▸ **What is required**
Beginning with the line where "pink teddy bear [350,466,416,558] -> none" occurs, transcribe every line exactly through the last line of the listing below, and no others.

- - - - - - -

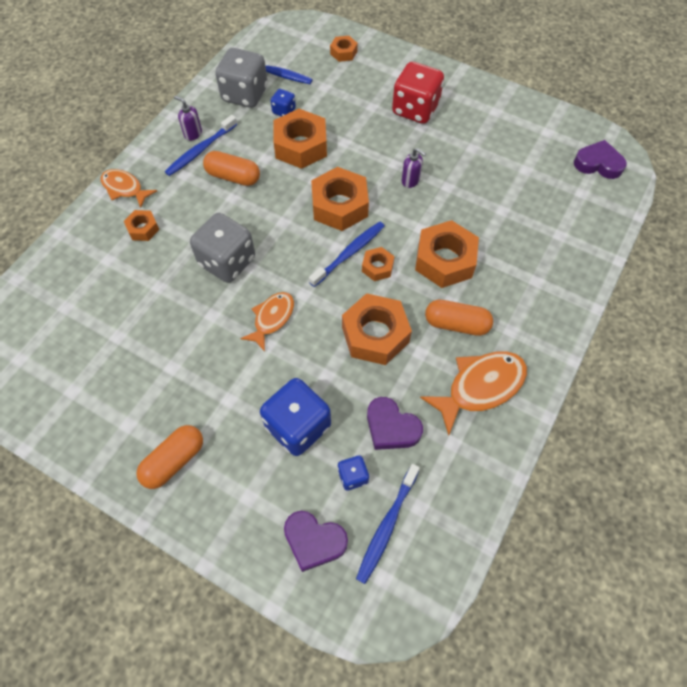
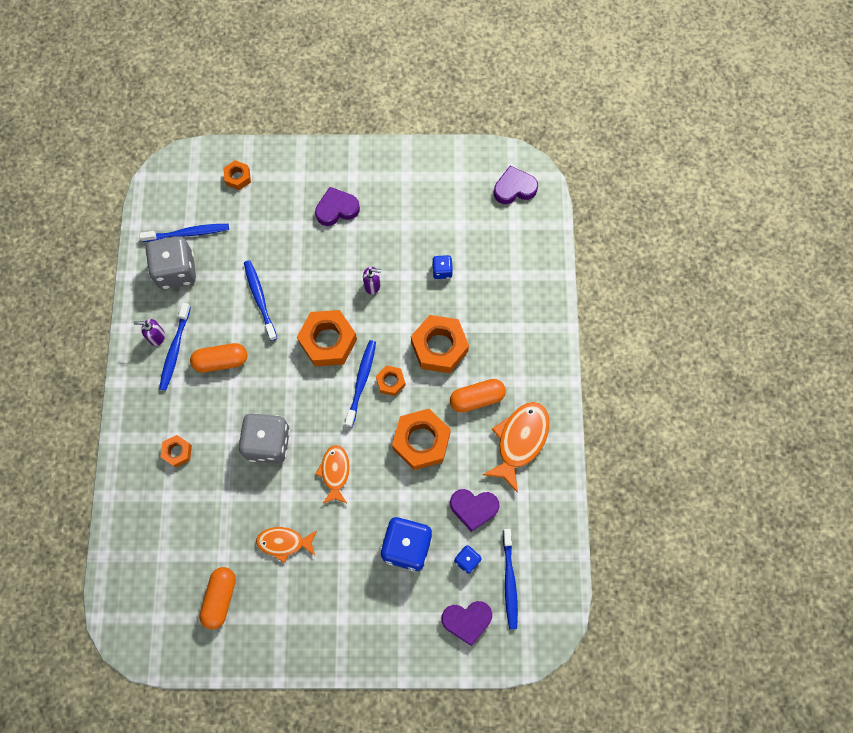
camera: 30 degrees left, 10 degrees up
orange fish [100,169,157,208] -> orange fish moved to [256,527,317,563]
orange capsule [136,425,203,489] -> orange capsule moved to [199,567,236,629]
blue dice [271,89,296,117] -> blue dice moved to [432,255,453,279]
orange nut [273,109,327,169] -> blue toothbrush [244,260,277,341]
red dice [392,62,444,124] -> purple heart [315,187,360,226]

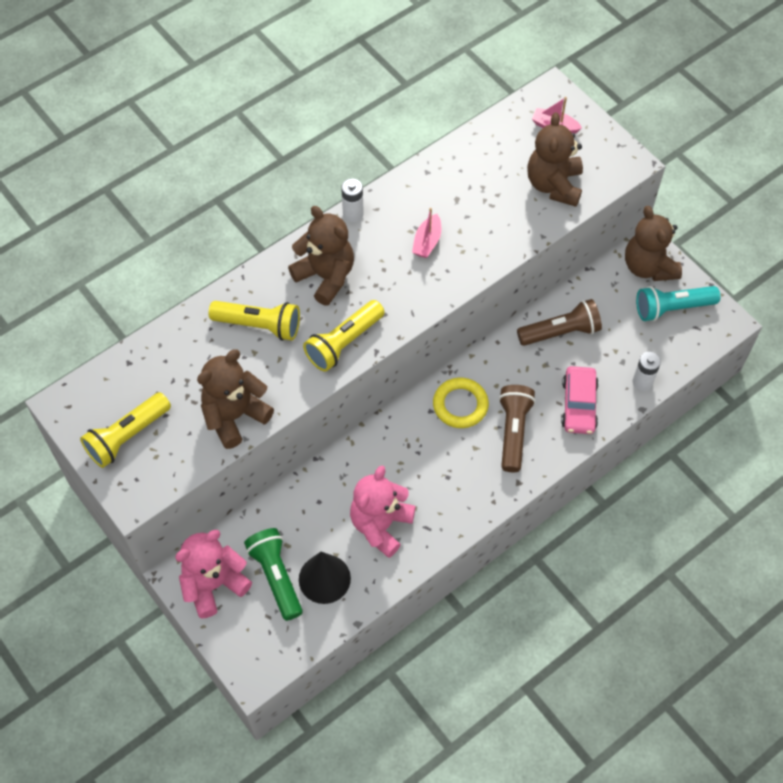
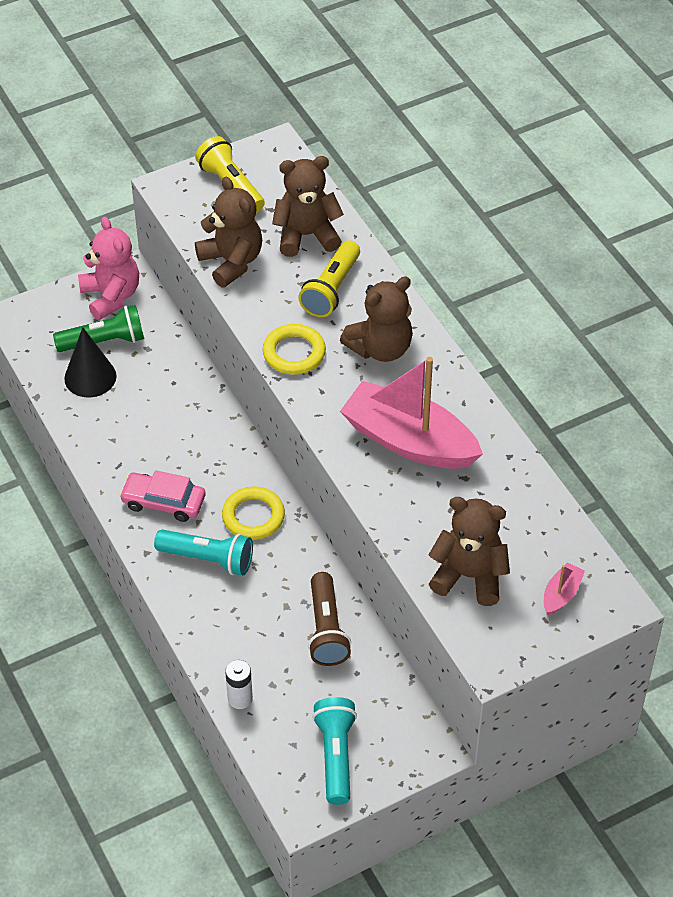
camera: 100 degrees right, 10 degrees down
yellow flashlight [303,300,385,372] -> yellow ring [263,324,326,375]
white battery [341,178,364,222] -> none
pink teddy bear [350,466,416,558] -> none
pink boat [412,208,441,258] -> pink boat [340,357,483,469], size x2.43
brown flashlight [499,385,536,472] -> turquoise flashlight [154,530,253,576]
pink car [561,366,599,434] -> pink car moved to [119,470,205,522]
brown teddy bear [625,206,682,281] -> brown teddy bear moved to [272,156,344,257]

- - - - - - -

▸ **Output for this task**
pink teddy bear [350,466,416,558] -> none
pink boat [412,208,441,258] -> pink boat [340,357,483,469], size x2.43
brown flashlight [499,385,536,472] -> turquoise flashlight [154,530,253,576]
pink car [561,366,599,434] -> pink car moved to [119,470,205,522]
brown teddy bear [625,206,682,281] -> brown teddy bear moved to [272,156,344,257]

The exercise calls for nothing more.